**TASK INPUTS:**
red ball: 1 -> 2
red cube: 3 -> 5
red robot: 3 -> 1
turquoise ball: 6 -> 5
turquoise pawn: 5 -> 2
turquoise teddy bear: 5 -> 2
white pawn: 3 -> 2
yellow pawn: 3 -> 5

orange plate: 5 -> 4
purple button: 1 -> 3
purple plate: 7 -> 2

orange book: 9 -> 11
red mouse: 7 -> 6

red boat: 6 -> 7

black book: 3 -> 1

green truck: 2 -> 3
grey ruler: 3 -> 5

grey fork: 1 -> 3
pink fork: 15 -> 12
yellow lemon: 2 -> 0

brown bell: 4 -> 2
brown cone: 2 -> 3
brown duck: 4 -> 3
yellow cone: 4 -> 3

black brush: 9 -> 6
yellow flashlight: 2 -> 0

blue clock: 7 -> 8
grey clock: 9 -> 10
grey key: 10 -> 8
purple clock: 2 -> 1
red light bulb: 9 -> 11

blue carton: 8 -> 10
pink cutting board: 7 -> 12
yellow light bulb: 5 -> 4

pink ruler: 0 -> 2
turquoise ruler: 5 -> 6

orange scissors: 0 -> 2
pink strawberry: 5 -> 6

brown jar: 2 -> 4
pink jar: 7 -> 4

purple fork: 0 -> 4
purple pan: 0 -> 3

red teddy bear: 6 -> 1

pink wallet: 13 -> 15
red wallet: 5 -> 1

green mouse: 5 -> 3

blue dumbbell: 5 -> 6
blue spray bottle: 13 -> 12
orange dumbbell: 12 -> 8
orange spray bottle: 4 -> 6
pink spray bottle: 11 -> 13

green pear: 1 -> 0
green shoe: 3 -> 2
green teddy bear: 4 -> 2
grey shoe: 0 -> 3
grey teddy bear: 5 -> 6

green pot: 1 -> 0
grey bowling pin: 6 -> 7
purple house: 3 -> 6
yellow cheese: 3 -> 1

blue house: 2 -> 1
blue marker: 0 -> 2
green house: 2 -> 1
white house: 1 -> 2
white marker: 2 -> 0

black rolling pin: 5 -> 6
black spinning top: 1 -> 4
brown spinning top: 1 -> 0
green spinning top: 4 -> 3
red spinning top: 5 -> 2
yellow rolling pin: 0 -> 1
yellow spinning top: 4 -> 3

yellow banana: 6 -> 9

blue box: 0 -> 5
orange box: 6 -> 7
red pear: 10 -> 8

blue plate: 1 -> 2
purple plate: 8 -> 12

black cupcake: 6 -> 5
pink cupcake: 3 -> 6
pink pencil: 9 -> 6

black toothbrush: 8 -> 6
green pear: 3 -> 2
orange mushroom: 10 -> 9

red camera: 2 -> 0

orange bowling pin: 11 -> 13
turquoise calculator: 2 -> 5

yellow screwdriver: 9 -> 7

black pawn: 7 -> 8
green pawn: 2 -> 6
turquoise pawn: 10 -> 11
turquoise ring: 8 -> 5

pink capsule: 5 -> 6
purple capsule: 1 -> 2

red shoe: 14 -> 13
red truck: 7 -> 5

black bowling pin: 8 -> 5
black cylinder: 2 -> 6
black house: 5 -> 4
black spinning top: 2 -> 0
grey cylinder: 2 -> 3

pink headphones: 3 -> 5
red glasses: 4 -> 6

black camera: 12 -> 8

**WHAT YOU HAVE TO DO:** As listed above, the lines from the line with "grey ruler: 3 -> 5" to the line with "yellow banana: 6 -> 9" are to be echoed exactly, with both ends included and nothing added.

**SOLUTION TO THE PROBLEM:**
grey ruler: 3 -> 5

grey fork: 1 -> 3
pink fork: 15 -> 12
yellow lemon: 2 -> 0

brown bell: 4 -> 2
brown cone: 2 -> 3
brown duck: 4 -> 3
yellow cone: 4 -> 3

black brush: 9 -> 6
yellow flashlight: 2 -> 0

blue clock: 7 -> 8
grey clock: 9 -> 10
grey key: 10 -> 8
purple clock: 2 -> 1
red light bulb: 9 -> 11

blue carton: 8 -> 10
pink cutting board: 7 -> 12
yellow light bulb: 5 -> 4

pink ruler: 0 -> 2
turquoise ruler: 5 -> 6

orange scissors: 0 -> 2
pink strawberry: 5 -> 6

brown jar: 2 -> 4
pink jar: 7 -> 4

purple fork: 0 -> 4
purple pan: 0 -> 3

red teddy bear: 6 -> 1

pink wallet: 13 -> 15
red wallet: 5 -> 1

green mouse: 5 -> 3

blue dumbbell: 5 -> 6
blue spray bottle: 13 -> 12
orange dumbbell: 12 -> 8
orange spray bottle: 4 -> 6
pink spray bottle: 11 -> 13

green pear: 1 -> 0
green shoe: 3 -> 2
green teddy bear: 4 -> 2
grey shoe: 0 -> 3
grey teddy bear: 5 -> 6

green pot: 1 -> 0
grey bowling pin: 6 -> 7
purple house: 3 -> 6
yellow cheese: 3 -> 1

blue house: 2 -> 1
blue marker: 0 -> 2
green house: 2 -> 1
white house: 1 -> 2
white marker: 2 -> 0

black rolling pin: 5 -> 6
black spinning top: 1 -> 4
brown spinning top: 1 -> 0
green spinning top: 4 -> 3
red spinning top: 5 -> 2
yellow rolling pin: 0 -> 1
yellow spinning top: 4 -> 3

yellow banana: 6 -> 9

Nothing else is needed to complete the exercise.